Collection entries:
■ ■ ■
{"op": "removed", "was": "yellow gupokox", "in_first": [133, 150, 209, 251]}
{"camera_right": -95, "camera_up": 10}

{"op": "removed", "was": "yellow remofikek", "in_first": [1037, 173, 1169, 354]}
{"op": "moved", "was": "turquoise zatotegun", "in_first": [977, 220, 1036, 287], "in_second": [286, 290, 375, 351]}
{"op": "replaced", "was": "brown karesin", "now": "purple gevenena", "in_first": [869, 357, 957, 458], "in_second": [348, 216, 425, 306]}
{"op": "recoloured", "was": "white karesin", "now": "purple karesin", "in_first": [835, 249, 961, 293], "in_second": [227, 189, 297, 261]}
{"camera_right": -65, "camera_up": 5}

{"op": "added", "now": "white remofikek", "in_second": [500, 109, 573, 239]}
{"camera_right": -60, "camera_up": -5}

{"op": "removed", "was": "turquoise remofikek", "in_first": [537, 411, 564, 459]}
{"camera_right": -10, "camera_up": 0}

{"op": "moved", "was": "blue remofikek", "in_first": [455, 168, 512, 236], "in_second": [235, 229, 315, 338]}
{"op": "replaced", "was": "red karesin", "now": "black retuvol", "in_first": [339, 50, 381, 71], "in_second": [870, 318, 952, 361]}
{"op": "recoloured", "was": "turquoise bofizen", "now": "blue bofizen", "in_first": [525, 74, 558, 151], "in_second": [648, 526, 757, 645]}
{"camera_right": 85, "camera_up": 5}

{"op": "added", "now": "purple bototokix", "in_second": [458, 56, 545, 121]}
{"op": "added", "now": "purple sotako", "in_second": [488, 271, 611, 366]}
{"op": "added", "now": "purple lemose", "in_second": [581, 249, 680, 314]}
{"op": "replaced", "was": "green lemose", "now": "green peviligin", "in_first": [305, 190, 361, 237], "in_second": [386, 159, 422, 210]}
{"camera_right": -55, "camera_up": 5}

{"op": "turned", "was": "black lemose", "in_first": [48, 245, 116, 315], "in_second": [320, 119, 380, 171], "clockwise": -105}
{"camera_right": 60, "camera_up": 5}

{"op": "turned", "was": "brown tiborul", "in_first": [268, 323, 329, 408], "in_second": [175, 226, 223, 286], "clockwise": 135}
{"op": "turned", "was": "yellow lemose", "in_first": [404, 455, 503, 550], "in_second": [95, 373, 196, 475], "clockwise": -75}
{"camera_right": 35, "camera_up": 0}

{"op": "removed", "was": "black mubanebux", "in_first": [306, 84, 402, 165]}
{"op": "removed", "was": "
■ ■ ■
About this exercise:
Type the data out again, exactly.

Solution to this exercise:
{"op": "removed", "was": "yellow gupokox", "in_first": [133, 150, 209, 251]}
{"camera_right": -95, "camera_up": 10}

{"op": "removed", "was": "yellow remofikek", "in_first": [1037, 173, 1169, 354]}
{"op": "moved", "was": "turquoise zatotegun", "in_first": [977, 220, 1036, 287], "in_second": [286, 290, 375, 351]}
{"op": "replaced", "was": "brown karesin", "now": "purple gevenena", "in_first": [869, 357, 957, 458], "in_second": [348, 216, 425, 306]}
{"op": "recoloured", "was": "white karesin", "now": "purple karesin", "in_first": [835, 249, 961, 293], "in_second": [227, 189, 297, 261]}
{"camera_right": -65, "camera_up": 5}

{"op": "added", "now": "white remofikek", "in_second": [500, 109, 573, 239]}
{"camera_right": -60, "camera_up": -5}

{"op": "removed", "was": "turquoise remofikek", "in_first": [537, 411, 564, 459]}
{"camera_right": -10, "camera_up": 0}

{"op": "moved", "was": "blue remofikek", "in_first": [455, 168, 512, 236], "in_second": [235, 229, 315, 338]}
{"op": "replaced", "was": "red karesin", "now": "black retuvol", "in_first": [339, 50, 381, 71], "in_second": [870, 318, 952, 361]}
{"op": "recoloured", "was": "turquoise bofizen", "now": "blue bofizen", "in_first": [525, 74, 558, 151], "in_second": [648, 526, 757, 645]}
{"camera_right": 85, "camera_up": 5}

{"op": "added", "now": "purple bototokix", "in_second": [458, 56, 545, 121]}
{"op": "added", "now": "purple sotako", "in_second": [488, 271, 611, 366]}
{"op": "added", "now": "purple lemose", "in_second": [581, 249, 680, 314]}
{"op": "replaced", "was": "green lemose", "now": "green peviligin", "in_first": [305, 190, 361, 237], "in_second": [386, 159, 422, 210]}
{"camera_right": -55, "camera_up": 5}

{"op": "turned", "was": "black lemose", "in_first": [48, 245, 116, 315], "in_second": [320, 119, 380, 171], "clockwise": -105}
{"camera_right": 60, "camera_up": 5}

{"op": "turned", "was": "brown tiborul", "in_first": [268, 323, 329, 408], "in_second": [175, 226, 223, 286], "clockwise": 135}
{"op": "turned", "was": "yellow lemose", "in_first": [404, 455, 503, 550], "in_second": [95, 373, 196, 475], "clockwise": -75}
{"camera_right": 35, "camera_up": 0}

{"op": "removed", "was": "black mubanebux", "in_first": [306, 84, 402, 165]}
{"op": "removed", "was": "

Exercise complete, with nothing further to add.